*ENTRIES PROVIDED*.
______

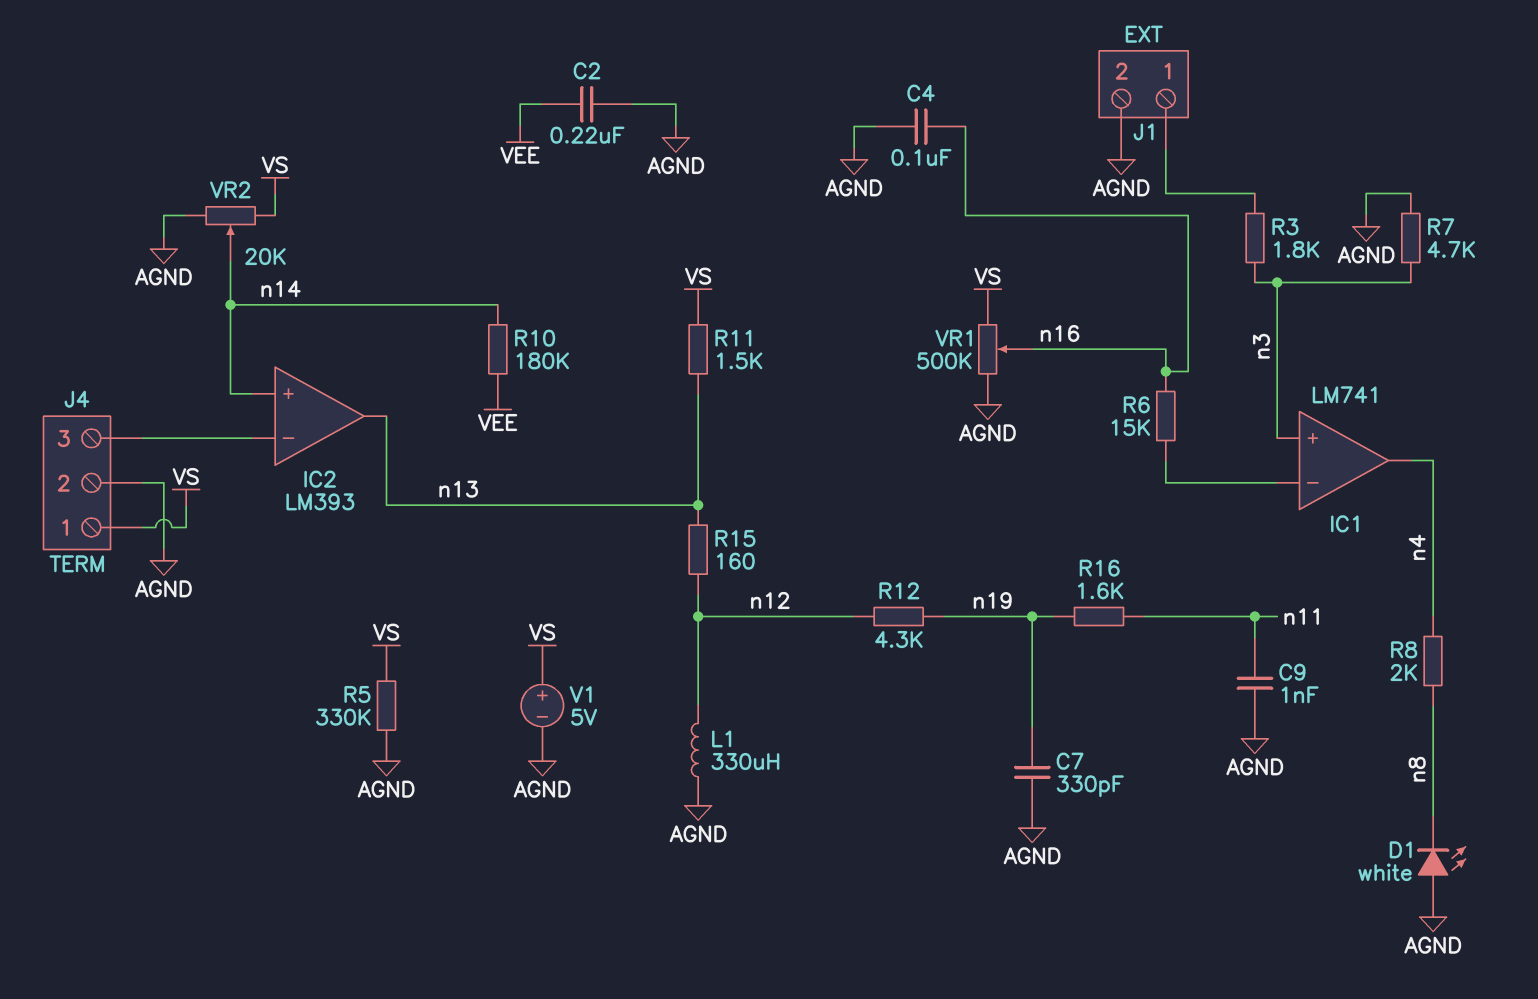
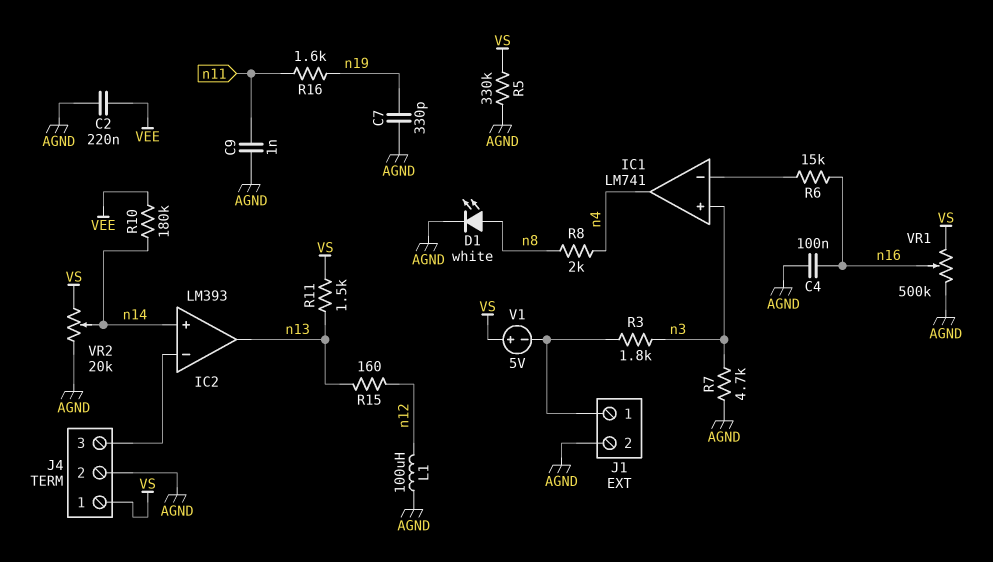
D1: LED white (A AGND, K n8) -> LED white (A n8, K AGND)
L1: 330uH (AGND, n12) -> 100uH (AGND, n12)
R12: 4.3k (n12, n19) -> none
V1: 5V (plus VS, minus AGND) -> 5V (plus VS, minus J1/1)

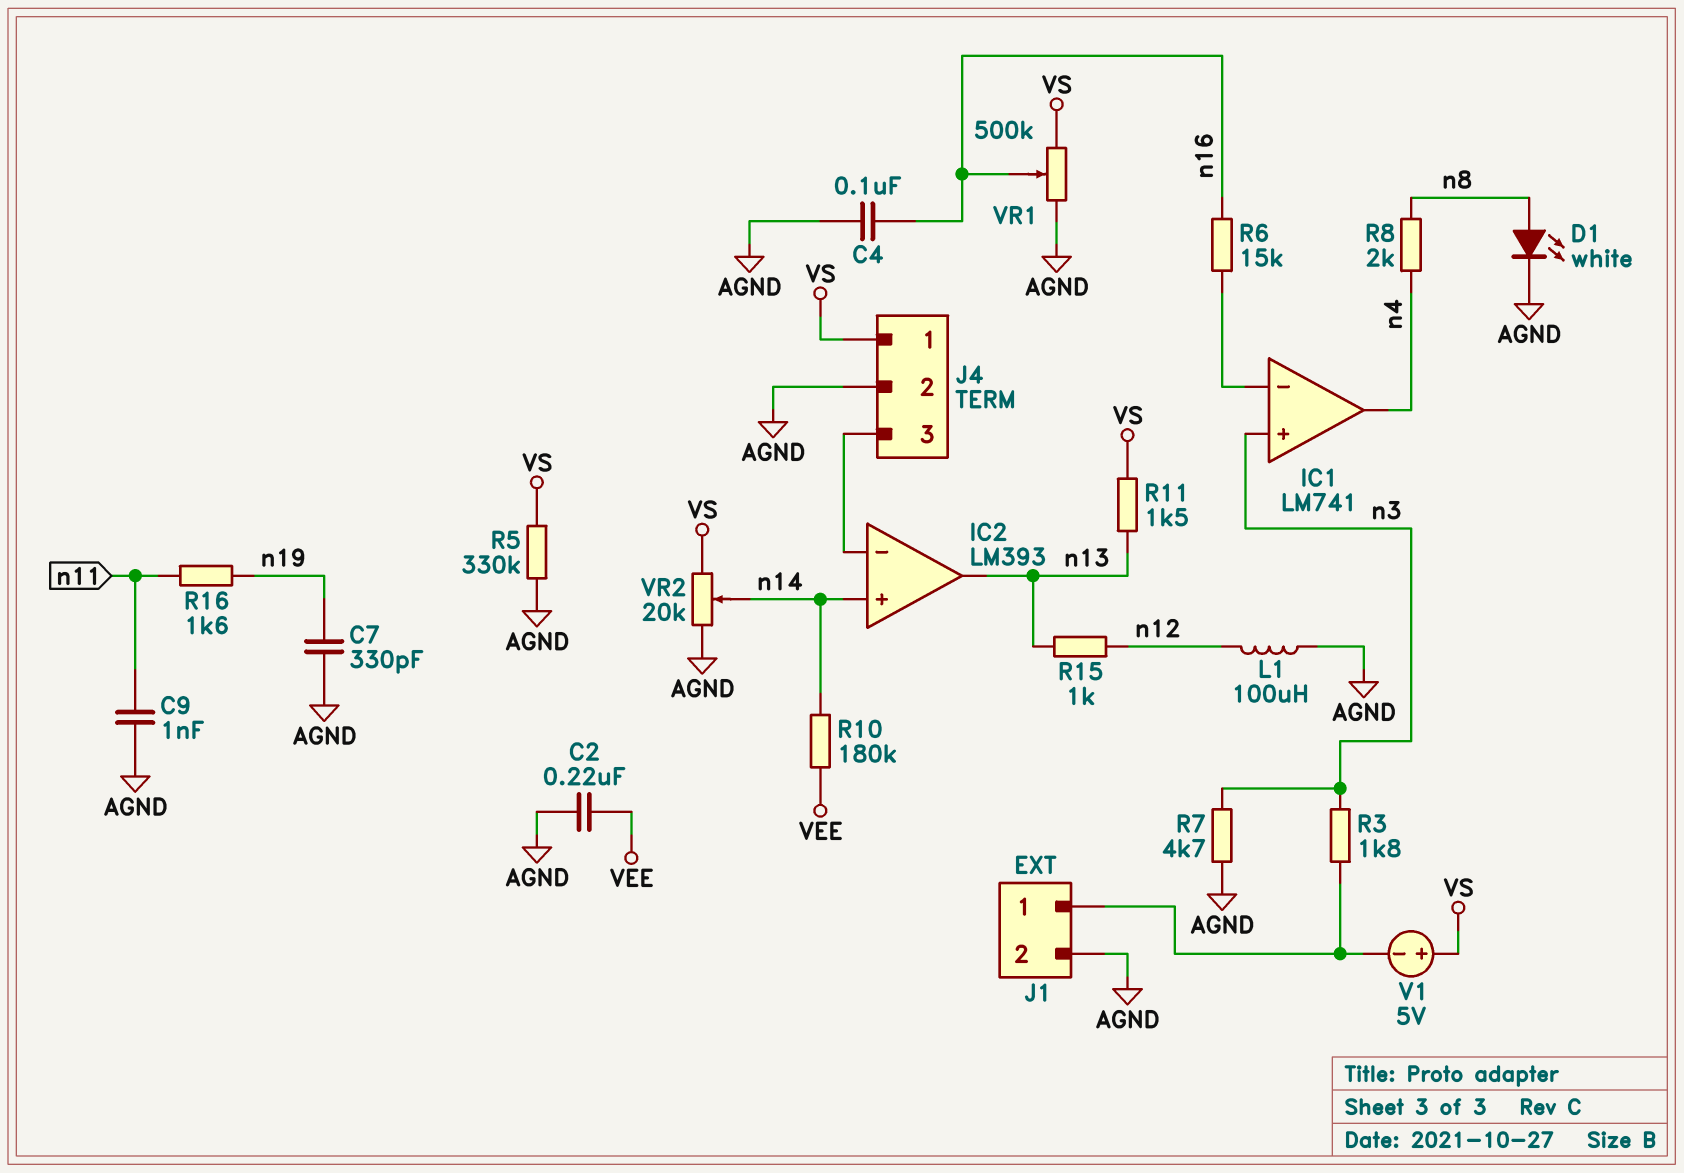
R15: 160 (n12, n13) -> 1k (n12, n13)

______

*TASK TO COMPLETE*. Everything in the listing is to be returned word for word, except the pictures.

*FINAL ANSWER*.
D1: LED white (A AGND, K n8) -> LED white (A n8, K AGND)
L1: 330uH (AGND, n12) -> 100uH (AGND, n12)
R12: 4.3k (n12, n19) -> none
V1: 5V (plus VS, minus AGND) -> 5V (plus VS, minus J1/1)

R15: 160 (n12, n13) -> 1k (n12, n13)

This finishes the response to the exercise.